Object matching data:
[Start of section]

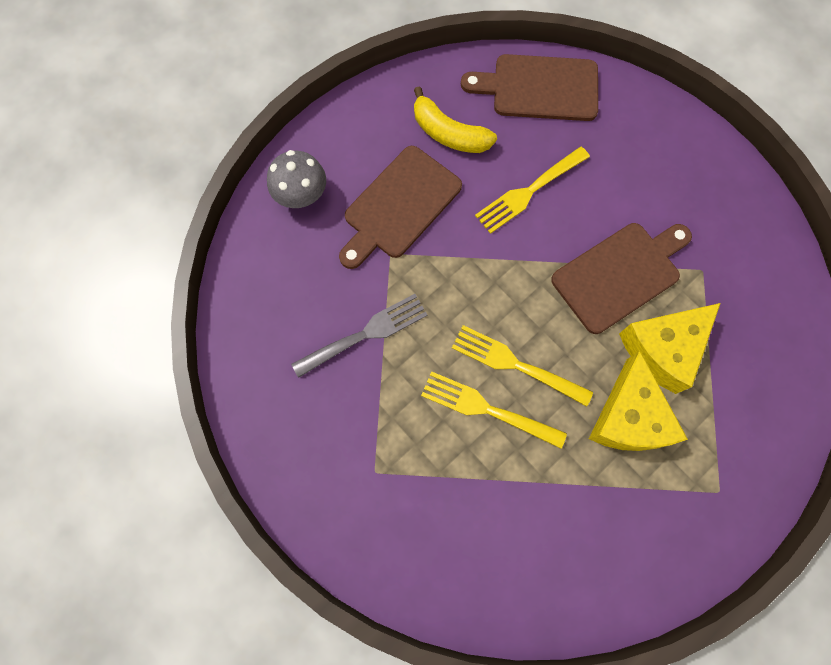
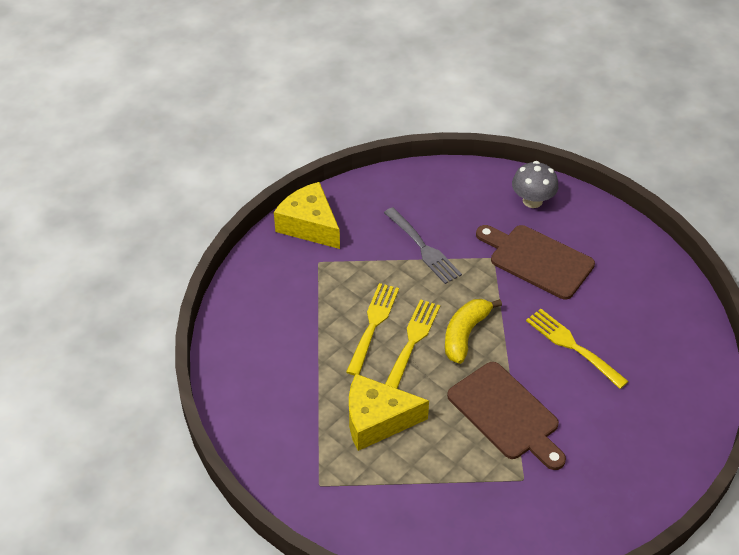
camera: 85 degrees right, 25 degrees down
(448, 133) = (615, 288): yellow banana -> yellow banana (465, 334)
(539, 88) = (683, 351): brown cutting board -> none
(663, 349) = (441, 446): yellow cheese -> yellow cheese (309, 225)

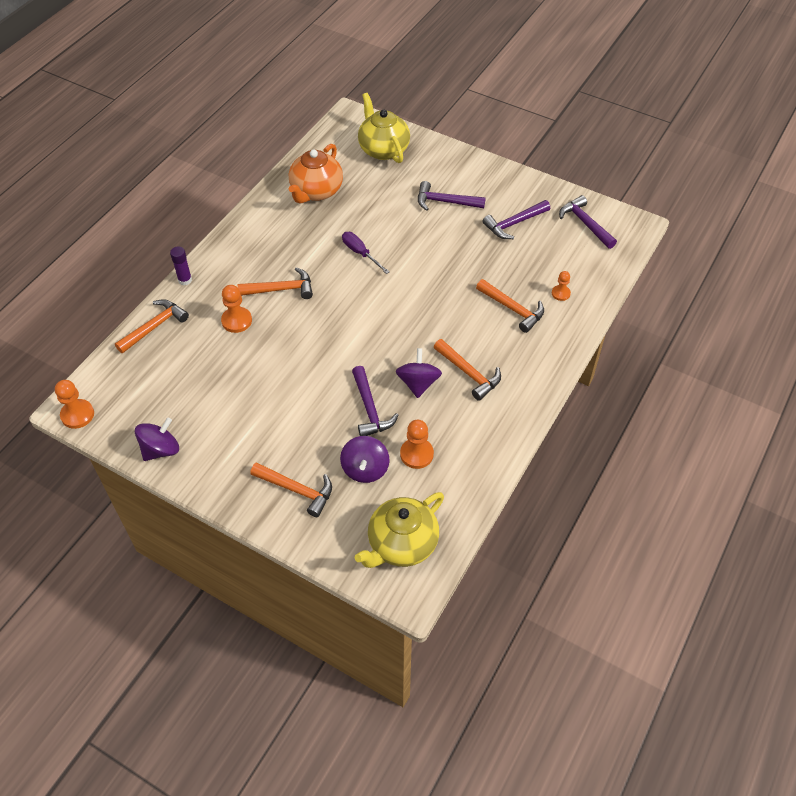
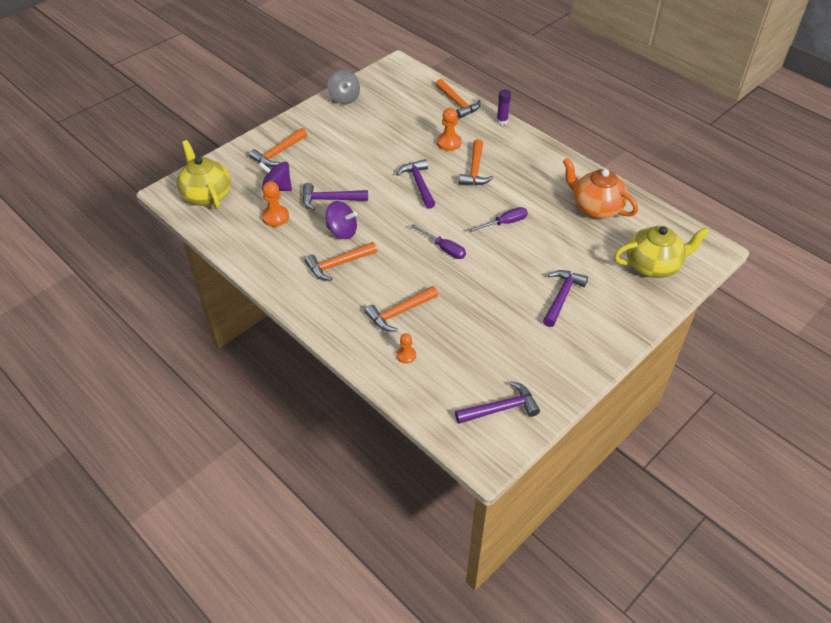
camera: 105 degrees right, 5 degrees down
(77, 415) = (390, 67): orange pawn -> none
(160, 449) = (344, 98): purple spinning top -> grey spinning top
(414, 293) = (444, 248): none -> purple screwdriver
(514, 223) = (516, 345): purple hammer -> purple hammer (419, 184)

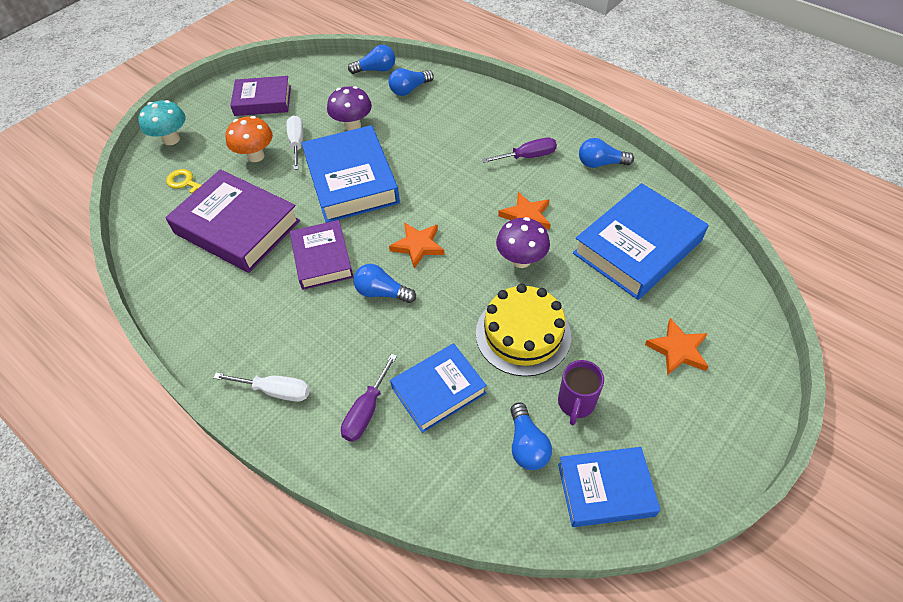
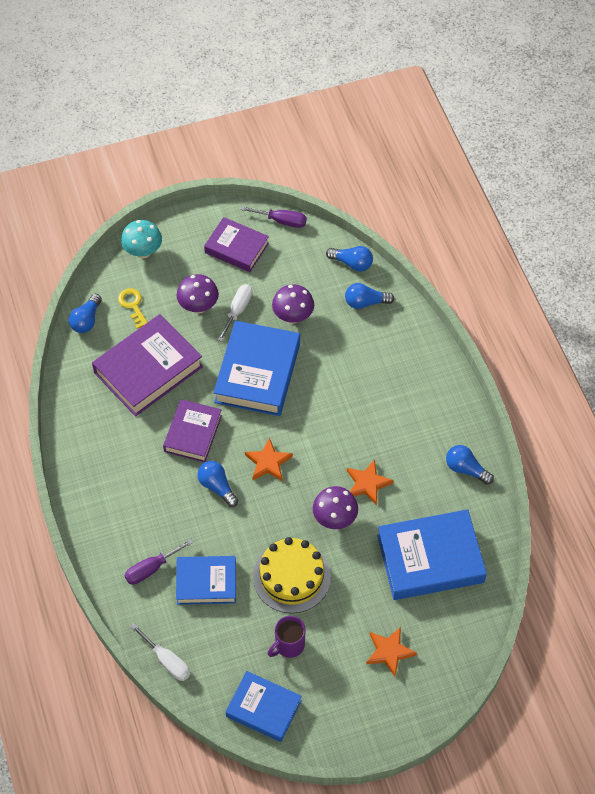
camera: 30 degrees right, 5 degrees up
(237, 227) = (148, 369): purple book -> purple book turned 75 degrees clockwise
(256, 156) = (198, 306): orange mushroom -> purple mushroom
(275, 391) = (103, 520): white screwdriver -> white screwdriver (167, 661)
(527, 445) = (236, 652): blue light bulb -> blue light bulb (86, 320)
(528, 156) = (412, 429): purple screwdriver -> purple screwdriver (282, 221)

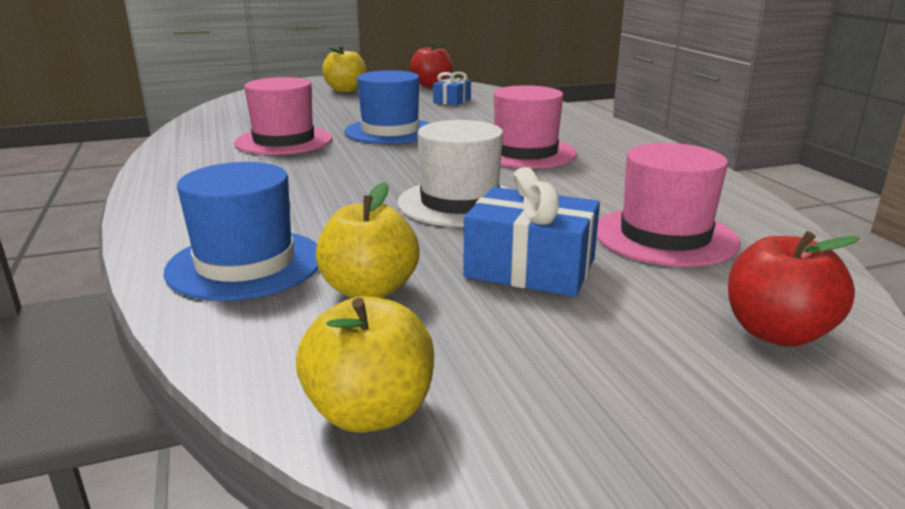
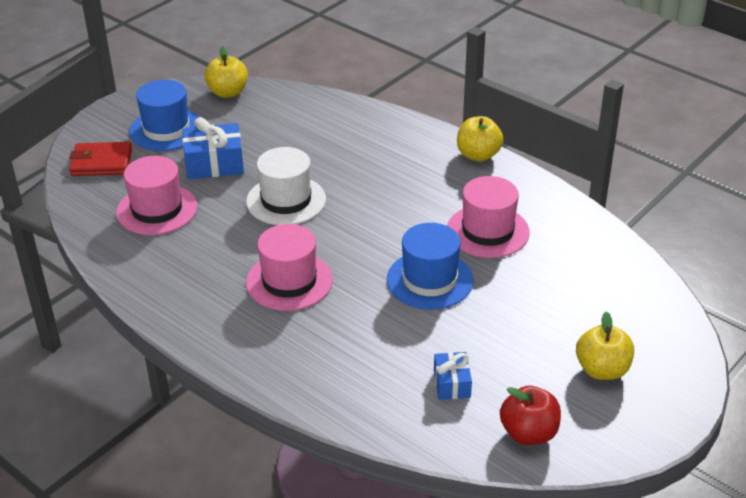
camera: 150 degrees right, 15 degrees up
(245, 264) = (341, 124): blue hat -> blue hat (166, 129)
(369, 290) = (273, 130): yellow apple -> yellow apple (478, 155)
(776, 333) = (101, 163): red apple -> red wallet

[End of section]

**What you need to do:** Leaving every picture out, return the lines from the one containing "(237, 227) = (148, 369): purple" through the last line of the records exactly.

**Result:**
(237, 227) = (148, 369): purple book -> purple book turned 75 degrees clockwise
(256, 156) = (198, 306): orange mushroom -> purple mushroom
(275, 391) = (103, 520): white screwdriver -> white screwdriver (167, 661)
(527, 445) = (236, 652): blue light bulb -> blue light bulb (86, 320)
(528, 156) = (412, 429): purple screwdriver -> purple screwdriver (282, 221)

camera: 150 degrees right, 15 degrees up
(245, 264) = (341, 124): blue hat -> blue hat (166, 129)
(369, 290) = (273, 130): yellow apple -> yellow apple (478, 155)
(776, 333) = (101, 163): red apple -> red wallet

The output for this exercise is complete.